In the records below, find the line containing "R5: 4.3k (+3V3, LEVEL) -> 4.3k (DGND, RESET)" and restate it and all lines after it exactly, through the last line.

[Revision tracking records]
* * * * *

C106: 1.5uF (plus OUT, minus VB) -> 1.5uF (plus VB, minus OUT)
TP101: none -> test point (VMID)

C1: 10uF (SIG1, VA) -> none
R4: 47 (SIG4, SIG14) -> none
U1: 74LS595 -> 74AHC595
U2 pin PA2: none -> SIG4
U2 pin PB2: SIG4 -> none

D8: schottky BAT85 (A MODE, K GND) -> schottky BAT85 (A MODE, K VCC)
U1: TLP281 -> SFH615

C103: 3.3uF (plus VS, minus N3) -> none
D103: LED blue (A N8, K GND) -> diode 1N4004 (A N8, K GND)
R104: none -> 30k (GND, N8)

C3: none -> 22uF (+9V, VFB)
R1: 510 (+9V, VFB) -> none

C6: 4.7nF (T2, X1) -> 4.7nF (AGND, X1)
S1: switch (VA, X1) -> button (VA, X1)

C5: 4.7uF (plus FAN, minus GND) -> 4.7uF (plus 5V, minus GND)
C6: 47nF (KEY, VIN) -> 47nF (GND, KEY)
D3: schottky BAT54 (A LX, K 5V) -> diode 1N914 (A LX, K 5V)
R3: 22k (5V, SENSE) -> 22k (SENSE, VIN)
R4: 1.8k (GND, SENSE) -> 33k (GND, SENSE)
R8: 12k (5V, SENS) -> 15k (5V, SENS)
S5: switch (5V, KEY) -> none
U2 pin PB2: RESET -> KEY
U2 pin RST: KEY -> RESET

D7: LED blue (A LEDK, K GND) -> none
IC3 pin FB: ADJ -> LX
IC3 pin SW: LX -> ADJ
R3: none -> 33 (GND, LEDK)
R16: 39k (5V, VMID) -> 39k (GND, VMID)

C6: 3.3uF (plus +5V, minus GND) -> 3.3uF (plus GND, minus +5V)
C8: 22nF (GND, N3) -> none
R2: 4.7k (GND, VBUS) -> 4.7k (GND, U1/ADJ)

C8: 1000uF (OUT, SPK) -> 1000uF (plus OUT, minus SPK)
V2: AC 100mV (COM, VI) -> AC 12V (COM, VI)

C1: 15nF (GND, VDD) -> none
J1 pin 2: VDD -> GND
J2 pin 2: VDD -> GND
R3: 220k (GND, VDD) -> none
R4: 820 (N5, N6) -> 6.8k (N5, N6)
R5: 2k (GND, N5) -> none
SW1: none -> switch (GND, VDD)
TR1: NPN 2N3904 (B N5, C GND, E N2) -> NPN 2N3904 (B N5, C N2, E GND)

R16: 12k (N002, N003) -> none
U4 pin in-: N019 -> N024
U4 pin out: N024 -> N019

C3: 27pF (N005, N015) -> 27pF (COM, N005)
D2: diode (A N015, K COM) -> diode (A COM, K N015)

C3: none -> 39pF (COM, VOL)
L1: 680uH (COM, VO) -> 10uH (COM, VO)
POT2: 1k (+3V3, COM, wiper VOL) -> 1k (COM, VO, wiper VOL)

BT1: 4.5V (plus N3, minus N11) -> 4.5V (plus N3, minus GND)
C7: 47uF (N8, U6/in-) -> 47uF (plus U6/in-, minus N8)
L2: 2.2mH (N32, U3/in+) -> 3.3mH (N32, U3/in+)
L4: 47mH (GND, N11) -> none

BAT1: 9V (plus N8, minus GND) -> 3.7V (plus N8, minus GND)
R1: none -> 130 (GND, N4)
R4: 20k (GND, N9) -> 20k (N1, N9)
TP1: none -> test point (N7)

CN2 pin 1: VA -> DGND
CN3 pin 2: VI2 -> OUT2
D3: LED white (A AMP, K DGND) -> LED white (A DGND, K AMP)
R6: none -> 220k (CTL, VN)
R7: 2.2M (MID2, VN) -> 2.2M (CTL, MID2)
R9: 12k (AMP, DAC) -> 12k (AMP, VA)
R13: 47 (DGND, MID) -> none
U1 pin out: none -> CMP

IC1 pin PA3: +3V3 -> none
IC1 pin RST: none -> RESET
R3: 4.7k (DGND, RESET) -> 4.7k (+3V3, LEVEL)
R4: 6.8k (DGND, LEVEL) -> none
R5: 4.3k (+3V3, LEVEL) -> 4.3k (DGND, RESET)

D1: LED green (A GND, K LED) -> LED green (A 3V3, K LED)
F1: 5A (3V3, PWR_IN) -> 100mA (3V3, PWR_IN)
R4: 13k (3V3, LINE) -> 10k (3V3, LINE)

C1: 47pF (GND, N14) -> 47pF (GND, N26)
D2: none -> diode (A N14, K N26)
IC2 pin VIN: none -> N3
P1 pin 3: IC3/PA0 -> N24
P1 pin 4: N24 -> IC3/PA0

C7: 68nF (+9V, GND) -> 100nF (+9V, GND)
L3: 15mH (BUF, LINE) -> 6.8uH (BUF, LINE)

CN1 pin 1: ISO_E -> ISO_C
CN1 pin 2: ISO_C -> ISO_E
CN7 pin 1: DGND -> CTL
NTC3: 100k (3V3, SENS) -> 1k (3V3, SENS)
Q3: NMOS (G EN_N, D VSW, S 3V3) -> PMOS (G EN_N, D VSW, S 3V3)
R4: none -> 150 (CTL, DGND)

* * * * *

**EXPECTED ANSWER**
R5: 4.3k (+3V3, LEVEL) -> 4.3k (DGND, RESET)

D1: LED green (A GND, K LED) -> LED green (A 3V3, K LED)
F1: 5A (3V3, PWR_IN) -> 100mA (3V3, PWR_IN)
R4: 13k (3V3, LINE) -> 10k (3V3, LINE)

C1: 47pF (GND, N14) -> 47pF (GND, N26)
D2: none -> diode (A N14, K N26)
IC2 pin VIN: none -> N3
P1 pin 3: IC3/PA0 -> N24
P1 pin 4: N24 -> IC3/PA0

C7: 68nF (+9V, GND) -> 100nF (+9V, GND)
L3: 15mH (BUF, LINE) -> 6.8uH (BUF, LINE)

CN1 pin 1: ISO_E -> ISO_C
CN1 pin 2: ISO_C -> ISO_E
CN7 pin 1: DGND -> CTL
NTC3: 100k (3V3, SENS) -> 1k (3V3, SENS)
Q3: NMOS (G EN_N, D VSW, S 3V3) -> PMOS (G EN_N, D VSW, S 3V3)
R4: none -> 150 (CTL, DGND)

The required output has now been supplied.